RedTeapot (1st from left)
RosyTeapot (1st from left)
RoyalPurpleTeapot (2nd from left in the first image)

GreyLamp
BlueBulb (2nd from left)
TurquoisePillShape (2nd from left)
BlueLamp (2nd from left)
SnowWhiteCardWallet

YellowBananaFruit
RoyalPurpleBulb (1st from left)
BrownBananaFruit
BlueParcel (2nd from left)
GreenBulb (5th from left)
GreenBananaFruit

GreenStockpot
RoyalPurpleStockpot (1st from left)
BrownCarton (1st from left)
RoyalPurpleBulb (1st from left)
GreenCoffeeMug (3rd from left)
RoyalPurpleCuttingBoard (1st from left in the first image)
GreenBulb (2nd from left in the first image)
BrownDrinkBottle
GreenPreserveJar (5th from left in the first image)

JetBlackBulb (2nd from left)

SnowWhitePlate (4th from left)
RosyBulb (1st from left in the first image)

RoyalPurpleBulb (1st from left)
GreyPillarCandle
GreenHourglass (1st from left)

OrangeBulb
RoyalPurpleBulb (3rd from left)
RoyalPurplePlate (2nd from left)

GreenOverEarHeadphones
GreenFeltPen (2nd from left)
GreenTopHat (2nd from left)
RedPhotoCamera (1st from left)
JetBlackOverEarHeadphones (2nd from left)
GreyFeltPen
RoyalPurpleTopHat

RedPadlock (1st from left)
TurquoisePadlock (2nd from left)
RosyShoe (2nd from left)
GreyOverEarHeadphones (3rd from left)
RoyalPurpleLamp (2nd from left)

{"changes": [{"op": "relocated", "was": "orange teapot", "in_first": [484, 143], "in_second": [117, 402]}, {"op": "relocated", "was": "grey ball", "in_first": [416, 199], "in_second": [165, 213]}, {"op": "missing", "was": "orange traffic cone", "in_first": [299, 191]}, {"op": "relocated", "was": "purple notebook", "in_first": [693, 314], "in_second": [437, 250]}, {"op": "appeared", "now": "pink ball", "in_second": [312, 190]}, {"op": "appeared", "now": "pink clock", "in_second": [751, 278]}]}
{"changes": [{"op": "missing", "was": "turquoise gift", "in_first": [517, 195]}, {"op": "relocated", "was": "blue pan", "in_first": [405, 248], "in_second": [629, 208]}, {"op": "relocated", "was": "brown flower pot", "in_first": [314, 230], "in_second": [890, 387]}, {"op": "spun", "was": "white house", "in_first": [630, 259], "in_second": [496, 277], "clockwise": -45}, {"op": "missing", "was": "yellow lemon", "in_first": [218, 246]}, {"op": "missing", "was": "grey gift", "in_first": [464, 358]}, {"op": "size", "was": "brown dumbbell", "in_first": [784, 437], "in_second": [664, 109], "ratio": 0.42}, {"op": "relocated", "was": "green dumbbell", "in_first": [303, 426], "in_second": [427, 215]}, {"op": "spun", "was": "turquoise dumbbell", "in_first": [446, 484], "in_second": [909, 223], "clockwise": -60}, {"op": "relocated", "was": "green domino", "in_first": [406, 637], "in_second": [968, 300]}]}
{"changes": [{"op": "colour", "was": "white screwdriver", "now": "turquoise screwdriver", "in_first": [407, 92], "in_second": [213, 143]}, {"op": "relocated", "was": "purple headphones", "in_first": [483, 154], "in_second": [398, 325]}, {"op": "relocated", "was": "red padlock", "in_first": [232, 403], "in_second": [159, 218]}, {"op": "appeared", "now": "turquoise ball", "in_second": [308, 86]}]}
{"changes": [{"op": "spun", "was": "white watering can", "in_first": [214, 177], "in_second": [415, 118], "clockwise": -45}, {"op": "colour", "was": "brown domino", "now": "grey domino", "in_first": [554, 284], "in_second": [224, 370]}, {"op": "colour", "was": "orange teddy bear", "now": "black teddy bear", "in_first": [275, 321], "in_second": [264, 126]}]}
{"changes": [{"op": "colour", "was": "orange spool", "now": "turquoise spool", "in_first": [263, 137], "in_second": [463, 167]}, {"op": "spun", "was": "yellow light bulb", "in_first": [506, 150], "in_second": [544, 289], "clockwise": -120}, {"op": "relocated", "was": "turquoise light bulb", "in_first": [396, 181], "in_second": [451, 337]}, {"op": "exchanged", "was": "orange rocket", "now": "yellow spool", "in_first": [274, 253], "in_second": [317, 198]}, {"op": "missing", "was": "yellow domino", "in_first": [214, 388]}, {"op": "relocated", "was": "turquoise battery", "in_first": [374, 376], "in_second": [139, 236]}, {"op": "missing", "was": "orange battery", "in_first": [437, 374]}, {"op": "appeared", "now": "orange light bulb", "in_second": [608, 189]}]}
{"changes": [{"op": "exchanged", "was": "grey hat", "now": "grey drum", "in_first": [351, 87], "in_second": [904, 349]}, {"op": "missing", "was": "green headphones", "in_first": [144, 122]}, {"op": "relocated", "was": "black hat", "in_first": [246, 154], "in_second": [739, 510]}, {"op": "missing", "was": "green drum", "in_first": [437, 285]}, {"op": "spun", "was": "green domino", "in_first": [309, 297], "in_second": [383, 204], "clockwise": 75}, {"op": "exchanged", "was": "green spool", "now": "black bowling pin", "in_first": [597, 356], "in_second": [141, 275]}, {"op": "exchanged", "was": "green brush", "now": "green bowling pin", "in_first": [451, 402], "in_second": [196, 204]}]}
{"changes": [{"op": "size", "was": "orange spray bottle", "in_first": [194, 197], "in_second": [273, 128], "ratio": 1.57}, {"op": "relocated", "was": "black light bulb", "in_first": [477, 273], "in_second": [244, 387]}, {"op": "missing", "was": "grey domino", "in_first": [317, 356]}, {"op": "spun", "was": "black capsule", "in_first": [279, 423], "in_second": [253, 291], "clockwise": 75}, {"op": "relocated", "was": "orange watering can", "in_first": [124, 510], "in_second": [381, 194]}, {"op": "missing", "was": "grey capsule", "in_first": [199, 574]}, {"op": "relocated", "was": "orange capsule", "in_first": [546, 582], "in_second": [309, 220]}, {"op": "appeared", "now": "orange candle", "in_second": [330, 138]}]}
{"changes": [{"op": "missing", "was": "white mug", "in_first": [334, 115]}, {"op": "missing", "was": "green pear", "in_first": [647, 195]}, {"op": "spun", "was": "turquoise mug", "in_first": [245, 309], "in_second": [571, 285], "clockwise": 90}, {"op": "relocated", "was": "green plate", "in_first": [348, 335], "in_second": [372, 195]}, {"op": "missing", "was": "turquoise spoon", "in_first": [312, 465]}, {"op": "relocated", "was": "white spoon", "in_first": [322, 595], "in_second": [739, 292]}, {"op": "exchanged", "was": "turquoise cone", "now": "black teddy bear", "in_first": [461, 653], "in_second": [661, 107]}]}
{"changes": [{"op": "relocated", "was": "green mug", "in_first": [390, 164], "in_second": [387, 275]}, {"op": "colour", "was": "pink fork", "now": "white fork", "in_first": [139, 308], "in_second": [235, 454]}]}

□ □ □

Every line above is to be transcribed exactly, with nothing missed.

» **EXERCISE RESPONSE**
RedTeapot (1st from left)
RosyTeapot (1st from left)
RoyalPurpleTeapot (2nd from left in the first image)

GreyLamp
BlueBulb (2nd from left)
TurquoisePillShape (2nd from left)
BlueLamp (2nd from left)
SnowWhiteCardWallet

YellowBananaFruit
RoyalPurpleBulb (1st from left)
BrownBananaFruit
BlueParcel (2nd from left)
GreenBulb (5th from left)
GreenBananaFruit

GreenStockpot
RoyalPurpleStockpot (1st from left)
BrownCarton (1st from left)
RoyalPurpleBulb (1st from left)
GreenCoffeeMug (3rd from left)
RoyalPurpleCuttingBoard (1st from left in the first image)
GreenBulb (2nd from left in the first image)
BrownDrinkBottle
GreenPreserveJar (5th from left in the first image)

JetBlackBulb (2nd from left)

SnowWhitePlate (4th from left)
RosyBulb (1st from left in the first image)

RoyalPurpleBulb (1st from left)
GreyPillarCandle
GreenHourglass (1st from left)

OrangeBulb
RoyalPurpleBulb (3rd from left)
RoyalPurplePlate (2nd from left)

GreenOverEarHeadphones
GreenFeltPen (2nd from left)
GreenTopHat (2nd from left)
RedPhotoCamera (1st from left)
JetBlackOverEarHeadphones (2nd from left)
GreyFeltPen
RoyalPurpleTopHat

RedPadlock (1st from left)
TurquoisePadlock (2nd from left)
RosyShoe (2nd from left)
GreyOverEarHeadphones (3rd from left)
RoyalPurpleLamp (2nd from left)

{"changes": [{"op": "relocated", "was": "orange teapot", "in_first": [484, 143], "in_second": [117, 402]}, {"op": "relocated", "was": "grey ball", "in_first": [416, 199], "in_second": [165, 213]}, {"op": "missing", "was": "orange traffic cone", "in_first": [299, 191]}, {"op": "relocated", "was": "purple notebook", "in_first": [693, 314], "in_second": [437, 250]}, {"op": "appeared", "now": "pink ball", "in_second": [312, 190]}, {"op": "appeared", "now": "pink clock", "in_second": [751, 278]}]}
{"changes": [{"op": "missing", "was": "turquoise gift", "in_first": [517, 195]}, {"op": "relocated", "was": "blue pan", "in_first": [405, 248], "in_second": [629, 208]}, {"op": "relocated", "was": "brown flower pot", "in_first": [314, 230], "in_second": [890, 387]}, {"op": "spun", "was": "white house", "in_first": [630, 259], "in_second": [496, 277], "clockwise": -45}, {"op": "missing", "was": "yellow lemon", "in_first": [218, 246]}, {"op": "missing", "was": "grey gift", "in_first": [464, 358]}, {"op": "size", "was": "brown dumbbell", "in_first": [784, 437], "in_second": [664, 109], "ratio": 0.42}, {"op": "relocated", "was": "green dumbbell", "in_first": [303, 426], "in_second": [427, 215]}, {"op": "spun", "was": "turquoise dumbbell", "in_first": [446, 484], "in_second": [909, 223], "clockwise": -60}, {"op": "relocated", "was": "green domino", "in_first": [406, 637], "in_second": [968, 300]}]}
{"changes": [{"op": "colour", "was": "white screwdriver", "now": "turquoise screwdriver", "in_first": [407, 92], "in_second": [213, 143]}, {"op": "relocated", "was": "purple headphones", "in_first": [483, 154], "in_second": [398, 325]}, {"op": "relocated", "was": "red padlock", "in_first": [232, 403], "in_second": [159, 218]}, {"op": "appeared", "now": "turquoise ball", "in_second": [308, 86]}]}
{"changes": [{"op": "spun", "was": "white watering can", "in_first": [214, 177], "in_second": [415, 118], "clockwise": -45}, {"op": "colour", "was": "brown domino", "now": "grey domino", "in_first": [554, 284], "in_second": [224, 370]}, {"op": "colour", "was": "orange teddy bear", "now": "black teddy bear", "in_first": [275, 321], "in_second": [264, 126]}]}
{"changes": [{"op": "colour", "was": "orange spool", "now": "turquoise spool", "in_first": [263, 137], "in_second": [463, 167]}, {"op": "spun", "was": "yellow light bulb", "in_first": [506, 150], "in_second": [544, 289], "clockwise": -120}, {"op": "relocated", "was": "turquoise light bulb", "in_first": [396, 181], "in_second": [451, 337]}, {"op": "exchanged", "was": "orange rocket", "now": "yellow spool", "in_first": [274, 253], "in_second": [317, 198]}, {"op": "missing", "was": "yellow domino", "in_first": [214, 388]}, {"op": "relocated", "was": "turquoise battery", "in_first": [374, 376], "in_second": [139, 236]}, {"op": "missing", "was": "orange battery", "in_first": [437, 374]}, {"op": "appeared", "now": "orange light bulb", "in_second": [608, 189]}]}
{"changes": [{"op": "exchanged", "was": "grey hat", "now": "grey drum", "in_first": [351, 87], "in_second": [904, 349]}, {"op": "missing", "was": "green headphones", "in_first": [144, 122]}, {"op": "relocated", "was": "black hat", "in_first": [246, 154], "in_second": [739, 510]}, {"op": "missing", "was": "green drum", "in_first": [437, 285]}, {"op": "spun", "was": "green domino", "in_first": [309, 297], "in_second": [383, 204], "clockwise": 75}, {"op": "exchanged", "was": "green spool", "now": "black bowling pin", "in_first": [597, 356], "in_second": [141, 275]}, {"op": "exchanged", "was": "green brush", "now": "green bowling pin", "in_first": [451, 402], "in_second": [196, 204]}]}
{"changes": [{"op": "size", "was": "orange spray bottle", "in_first": [194, 197], "in_second": [273, 128], "ratio": 1.57}, {"op": "relocated", "was": "black light bulb", "in_first": [477, 273], "in_second": [244, 387]}, {"op": "missing", "was": "grey domino", "in_first": [317, 356]}, {"op": "spun", "was": "black capsule", "in_first": [279, 423], "in_second": [253, 291], "clockwise": 75}, {"op": "relocated", "was": "orange watering can", "in_first": [124, 510], "in_second": [381, 194]}, {"op": "missing", "was": "grey capsule", "in_first": [199, 574]}, {"op": "relocated", "was": "orange capsule", "in_first": [546, 582], "in_second": [309, 220]}, {"op": "appeared", "now": "orange candle", "in_second": [330, 138]}]}
{"changes": [{"op": "missing", "was": "white mug", "in_first": [334, 115]}, {"op": "missing", "was": "green pear", "in_first": [647, 195]}, {"op": "spun", "was": "turquoise mug", "in_first": [245, 309], "in_second": [571, 285], "clockwise": 90}, {"op": "relocated", "was": "green plate", "in_first": [348, 335], "in_second": [372, 195]}, {"op": "missing", "was": "turquoise spoon", "in_first": [312, 465]}, {"op": "relocated", "was": "white spoon", "in_first": [322, 595], "in_second": [739, 292]}, {"op": "exchanged", "was": "turquoise cone", "now": "black teddy bear", "in_first": [461, 653], "in_second": [661, 107]}]}
{"changes": [{"op": "relocated", "was": "green mug", "in_first": [390, 164], "in_second": [387, 275]}, {"op": "colour", "was": "pink fork", "now": "white fork", "in_first": [139, 308], "in_second": [235, 454]}]}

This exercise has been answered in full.